» Work to be completed
Copy out each line of the data below in which the string "blue" appears.

» Information provided
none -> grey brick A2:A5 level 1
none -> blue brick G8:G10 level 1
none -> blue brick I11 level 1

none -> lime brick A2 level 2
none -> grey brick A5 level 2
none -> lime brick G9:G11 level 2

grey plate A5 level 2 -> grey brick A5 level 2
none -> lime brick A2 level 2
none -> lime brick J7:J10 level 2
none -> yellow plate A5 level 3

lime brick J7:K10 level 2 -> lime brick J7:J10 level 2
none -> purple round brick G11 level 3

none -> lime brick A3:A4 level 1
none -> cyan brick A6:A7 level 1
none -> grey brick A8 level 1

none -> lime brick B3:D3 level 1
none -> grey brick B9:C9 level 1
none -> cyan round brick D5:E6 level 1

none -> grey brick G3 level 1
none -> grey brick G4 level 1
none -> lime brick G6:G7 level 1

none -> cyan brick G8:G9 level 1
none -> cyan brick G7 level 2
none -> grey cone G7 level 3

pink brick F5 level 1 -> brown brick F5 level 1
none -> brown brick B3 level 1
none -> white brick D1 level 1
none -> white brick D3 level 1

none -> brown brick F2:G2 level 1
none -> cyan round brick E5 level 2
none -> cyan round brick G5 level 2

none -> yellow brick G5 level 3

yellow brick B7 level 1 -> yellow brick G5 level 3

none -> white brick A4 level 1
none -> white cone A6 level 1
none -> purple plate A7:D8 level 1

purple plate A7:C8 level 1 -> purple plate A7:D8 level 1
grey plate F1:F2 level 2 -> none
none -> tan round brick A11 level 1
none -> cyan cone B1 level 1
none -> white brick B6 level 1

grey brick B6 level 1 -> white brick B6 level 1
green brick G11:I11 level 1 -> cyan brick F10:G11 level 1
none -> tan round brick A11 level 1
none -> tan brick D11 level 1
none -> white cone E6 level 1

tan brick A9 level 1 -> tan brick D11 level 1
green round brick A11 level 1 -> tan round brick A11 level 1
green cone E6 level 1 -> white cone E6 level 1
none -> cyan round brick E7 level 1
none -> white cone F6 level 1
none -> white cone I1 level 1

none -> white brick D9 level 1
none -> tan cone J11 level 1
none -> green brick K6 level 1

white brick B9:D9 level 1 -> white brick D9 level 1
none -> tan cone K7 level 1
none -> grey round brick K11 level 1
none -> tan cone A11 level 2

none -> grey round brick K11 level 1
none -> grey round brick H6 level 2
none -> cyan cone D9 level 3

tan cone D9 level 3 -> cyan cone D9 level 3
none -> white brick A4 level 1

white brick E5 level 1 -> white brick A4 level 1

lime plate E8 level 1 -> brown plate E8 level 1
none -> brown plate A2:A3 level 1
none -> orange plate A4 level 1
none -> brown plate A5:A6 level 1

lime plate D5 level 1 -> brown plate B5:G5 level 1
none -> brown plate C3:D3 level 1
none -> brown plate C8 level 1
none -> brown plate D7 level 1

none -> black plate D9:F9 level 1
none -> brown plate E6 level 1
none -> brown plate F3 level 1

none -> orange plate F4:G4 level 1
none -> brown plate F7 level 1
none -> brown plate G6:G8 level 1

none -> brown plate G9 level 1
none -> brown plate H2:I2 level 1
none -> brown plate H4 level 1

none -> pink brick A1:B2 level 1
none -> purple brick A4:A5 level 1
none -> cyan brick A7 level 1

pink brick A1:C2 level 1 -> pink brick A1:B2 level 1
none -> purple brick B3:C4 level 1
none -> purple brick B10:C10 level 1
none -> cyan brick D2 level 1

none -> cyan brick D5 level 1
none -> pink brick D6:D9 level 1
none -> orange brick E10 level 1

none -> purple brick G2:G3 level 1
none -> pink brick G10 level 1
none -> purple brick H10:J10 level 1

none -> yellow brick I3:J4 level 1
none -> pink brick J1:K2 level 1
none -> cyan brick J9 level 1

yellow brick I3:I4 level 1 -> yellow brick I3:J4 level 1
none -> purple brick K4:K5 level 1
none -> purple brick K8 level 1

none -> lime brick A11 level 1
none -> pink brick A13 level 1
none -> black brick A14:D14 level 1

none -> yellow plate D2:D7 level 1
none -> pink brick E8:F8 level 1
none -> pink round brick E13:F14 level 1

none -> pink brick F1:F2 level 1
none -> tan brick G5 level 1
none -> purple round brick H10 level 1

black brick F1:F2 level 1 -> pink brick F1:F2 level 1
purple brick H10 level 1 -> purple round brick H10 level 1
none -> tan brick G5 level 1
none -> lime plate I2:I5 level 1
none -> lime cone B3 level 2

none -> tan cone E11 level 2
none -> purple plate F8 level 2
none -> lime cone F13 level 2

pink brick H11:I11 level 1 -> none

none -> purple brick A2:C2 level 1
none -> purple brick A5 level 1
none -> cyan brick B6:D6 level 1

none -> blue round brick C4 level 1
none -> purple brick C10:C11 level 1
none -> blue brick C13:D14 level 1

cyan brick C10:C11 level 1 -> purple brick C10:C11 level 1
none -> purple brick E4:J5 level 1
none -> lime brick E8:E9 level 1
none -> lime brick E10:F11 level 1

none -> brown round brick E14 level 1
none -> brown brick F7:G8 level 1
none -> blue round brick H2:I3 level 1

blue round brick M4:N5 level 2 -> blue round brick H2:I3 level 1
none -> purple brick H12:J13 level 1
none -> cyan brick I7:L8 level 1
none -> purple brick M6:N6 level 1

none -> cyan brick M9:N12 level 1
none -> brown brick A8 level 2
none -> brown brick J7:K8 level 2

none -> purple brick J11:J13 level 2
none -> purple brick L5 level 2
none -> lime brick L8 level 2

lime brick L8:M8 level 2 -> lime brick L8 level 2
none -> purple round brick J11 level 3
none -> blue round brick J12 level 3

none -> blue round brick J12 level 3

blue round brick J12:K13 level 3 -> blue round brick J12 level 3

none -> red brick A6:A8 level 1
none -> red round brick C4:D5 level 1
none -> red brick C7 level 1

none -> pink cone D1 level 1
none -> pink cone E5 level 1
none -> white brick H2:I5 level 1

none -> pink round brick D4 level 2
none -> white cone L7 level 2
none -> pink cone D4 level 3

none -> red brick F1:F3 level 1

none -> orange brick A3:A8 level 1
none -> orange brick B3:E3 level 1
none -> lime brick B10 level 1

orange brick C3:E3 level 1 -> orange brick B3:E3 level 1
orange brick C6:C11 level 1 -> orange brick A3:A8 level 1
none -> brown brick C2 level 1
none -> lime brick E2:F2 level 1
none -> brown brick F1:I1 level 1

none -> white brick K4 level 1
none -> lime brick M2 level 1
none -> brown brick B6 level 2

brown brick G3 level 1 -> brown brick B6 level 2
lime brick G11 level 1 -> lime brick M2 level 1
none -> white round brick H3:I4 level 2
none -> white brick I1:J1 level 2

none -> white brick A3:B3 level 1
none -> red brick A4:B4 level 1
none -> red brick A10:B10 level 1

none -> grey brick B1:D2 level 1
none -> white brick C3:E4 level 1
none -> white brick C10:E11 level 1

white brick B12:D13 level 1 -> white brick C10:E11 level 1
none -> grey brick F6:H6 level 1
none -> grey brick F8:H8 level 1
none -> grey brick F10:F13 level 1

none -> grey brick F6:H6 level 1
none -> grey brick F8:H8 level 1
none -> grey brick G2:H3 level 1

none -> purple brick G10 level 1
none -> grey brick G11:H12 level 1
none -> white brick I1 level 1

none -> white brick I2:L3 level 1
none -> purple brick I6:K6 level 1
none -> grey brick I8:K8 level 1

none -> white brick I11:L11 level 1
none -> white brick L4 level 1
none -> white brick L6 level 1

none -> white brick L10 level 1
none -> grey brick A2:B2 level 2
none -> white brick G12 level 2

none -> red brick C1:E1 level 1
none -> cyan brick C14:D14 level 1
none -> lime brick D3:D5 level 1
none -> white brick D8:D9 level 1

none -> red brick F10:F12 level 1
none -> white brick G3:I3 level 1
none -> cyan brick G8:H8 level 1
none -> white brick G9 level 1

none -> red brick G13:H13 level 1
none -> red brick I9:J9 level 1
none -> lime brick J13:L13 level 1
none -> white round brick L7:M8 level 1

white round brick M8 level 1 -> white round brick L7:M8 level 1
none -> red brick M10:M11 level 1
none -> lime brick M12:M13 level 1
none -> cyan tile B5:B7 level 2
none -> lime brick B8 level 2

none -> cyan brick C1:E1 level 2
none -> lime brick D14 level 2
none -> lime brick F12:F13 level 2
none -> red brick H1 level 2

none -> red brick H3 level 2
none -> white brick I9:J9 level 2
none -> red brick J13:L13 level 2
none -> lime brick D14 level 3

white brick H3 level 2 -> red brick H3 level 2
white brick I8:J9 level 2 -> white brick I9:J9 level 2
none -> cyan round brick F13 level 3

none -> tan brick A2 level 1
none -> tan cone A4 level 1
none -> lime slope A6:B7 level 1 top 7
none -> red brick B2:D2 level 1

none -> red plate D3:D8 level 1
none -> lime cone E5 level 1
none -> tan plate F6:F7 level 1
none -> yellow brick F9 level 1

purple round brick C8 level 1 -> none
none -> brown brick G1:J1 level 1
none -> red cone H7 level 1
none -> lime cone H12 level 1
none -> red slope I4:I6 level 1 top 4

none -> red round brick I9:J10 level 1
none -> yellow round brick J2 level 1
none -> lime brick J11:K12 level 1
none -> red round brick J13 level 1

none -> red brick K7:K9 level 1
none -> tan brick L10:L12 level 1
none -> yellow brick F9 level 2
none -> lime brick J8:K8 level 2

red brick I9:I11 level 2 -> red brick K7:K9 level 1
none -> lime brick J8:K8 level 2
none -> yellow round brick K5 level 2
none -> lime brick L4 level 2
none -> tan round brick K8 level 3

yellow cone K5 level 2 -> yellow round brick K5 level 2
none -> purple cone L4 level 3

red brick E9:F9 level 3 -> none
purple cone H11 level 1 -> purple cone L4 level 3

» Reply
none -> blue brick G8:G10 level 1
none -> blue brick I11 level 1
none -> blue round brick C4 level 1
none -> blue brick C13:D14 level 1
none -> blue round brick H2:I3 level 1
blue round brick M4:N5 level 2 -> blue round brick H2:I3 level 1
none -> blue round brick J12 level 3
none -> blue round brick J12 level 3
blue round brick J12:K13 level 3 -> blue round brick J12 level 3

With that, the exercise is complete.